Start of GIVEN RECORDS

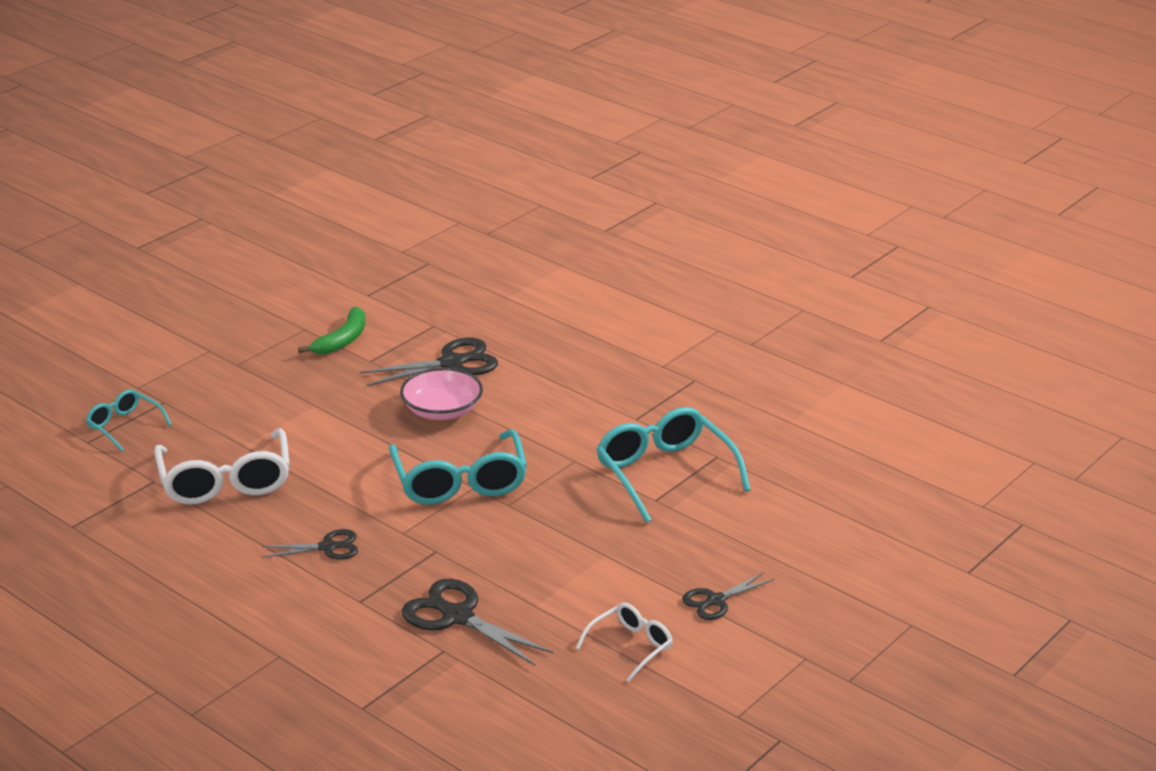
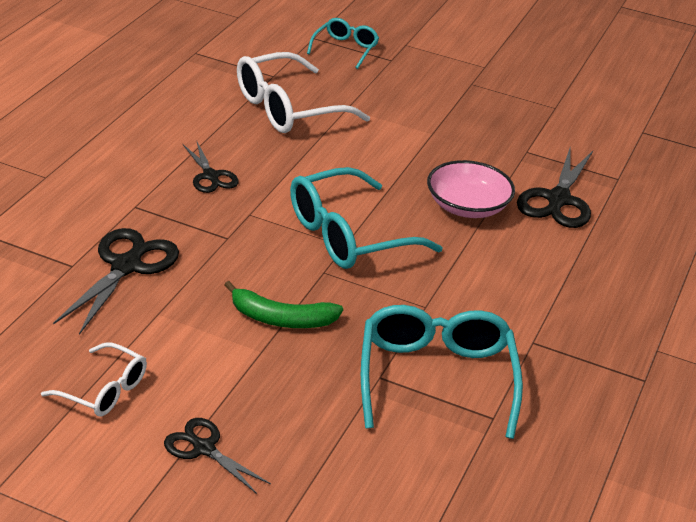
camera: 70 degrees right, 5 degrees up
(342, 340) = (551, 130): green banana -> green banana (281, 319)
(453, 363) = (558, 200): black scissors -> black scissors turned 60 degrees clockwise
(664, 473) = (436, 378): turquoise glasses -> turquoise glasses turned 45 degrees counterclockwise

End of GIVEN RECORDS
Start of GIVEN RECORDS

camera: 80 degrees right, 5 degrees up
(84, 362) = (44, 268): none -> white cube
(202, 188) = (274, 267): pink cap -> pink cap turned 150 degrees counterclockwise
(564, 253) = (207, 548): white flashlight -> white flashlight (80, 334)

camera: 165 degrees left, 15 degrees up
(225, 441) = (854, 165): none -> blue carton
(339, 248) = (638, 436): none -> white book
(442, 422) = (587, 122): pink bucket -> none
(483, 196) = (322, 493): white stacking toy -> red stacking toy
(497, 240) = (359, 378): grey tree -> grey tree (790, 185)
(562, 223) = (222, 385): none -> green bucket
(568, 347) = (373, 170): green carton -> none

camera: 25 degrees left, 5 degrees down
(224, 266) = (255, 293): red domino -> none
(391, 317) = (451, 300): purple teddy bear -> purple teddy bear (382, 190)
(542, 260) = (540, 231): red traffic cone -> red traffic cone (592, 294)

End of GIVEN RECORDS
Start of GIVEN RECORDS

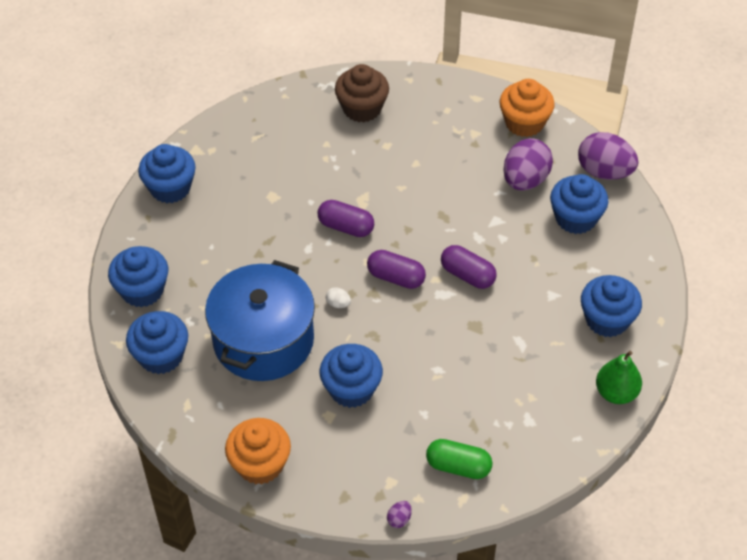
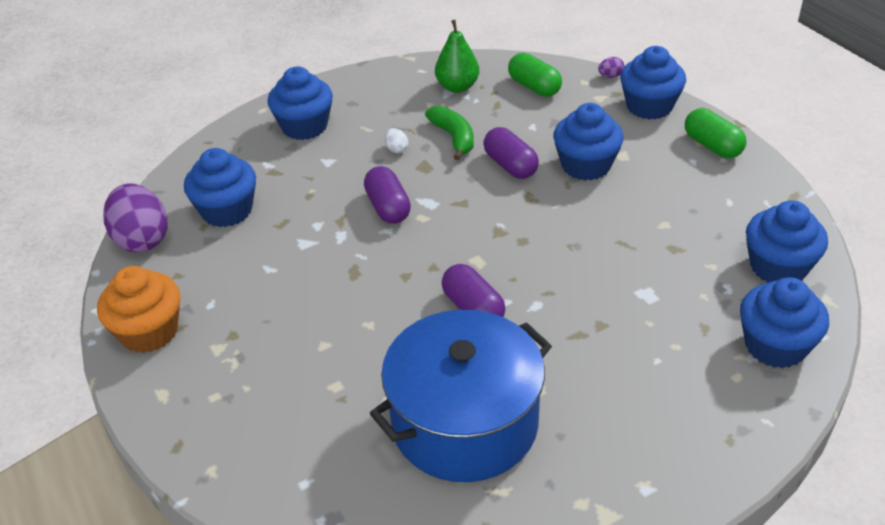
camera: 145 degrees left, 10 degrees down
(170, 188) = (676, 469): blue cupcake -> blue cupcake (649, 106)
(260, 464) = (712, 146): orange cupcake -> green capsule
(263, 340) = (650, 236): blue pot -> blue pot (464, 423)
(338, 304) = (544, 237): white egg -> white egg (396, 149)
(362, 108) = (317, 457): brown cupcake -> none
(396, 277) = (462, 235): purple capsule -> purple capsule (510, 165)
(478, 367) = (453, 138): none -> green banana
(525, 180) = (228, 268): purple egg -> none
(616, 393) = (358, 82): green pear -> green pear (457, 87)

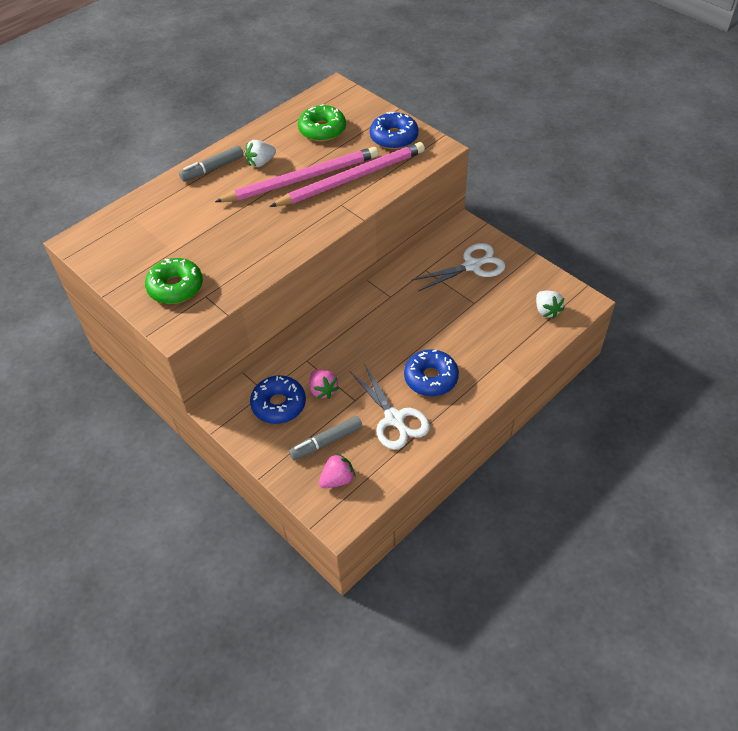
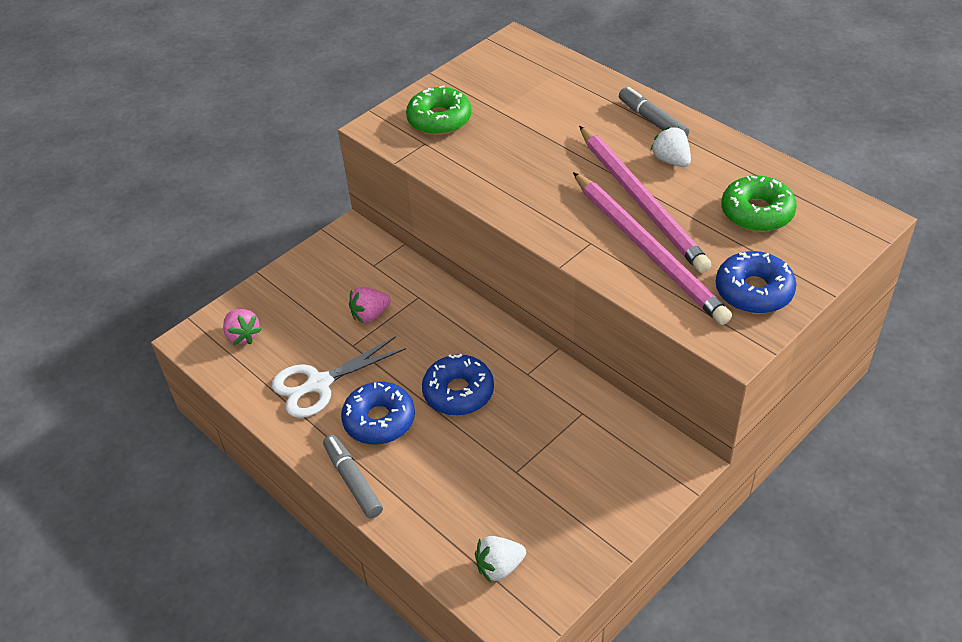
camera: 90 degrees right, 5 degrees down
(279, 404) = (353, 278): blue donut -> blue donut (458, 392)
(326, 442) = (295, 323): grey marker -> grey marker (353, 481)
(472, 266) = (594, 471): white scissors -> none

End of GIVEN RECORDS

» **THE TASK**:
Go to the line with "(391, 317) = (451, 300): purple" in the entries above and repeat every line from there through the line with "(542, 260) = (540, 231): red", exactly and with no other text.

» **WRITTEN ANSWER**:
(391, 317) = (451, 300): purple teddy bear -> purple teddy bear (382, 190)
(542, 260) = (540, 231): red traffic cone -> red traffic cone (592, 294)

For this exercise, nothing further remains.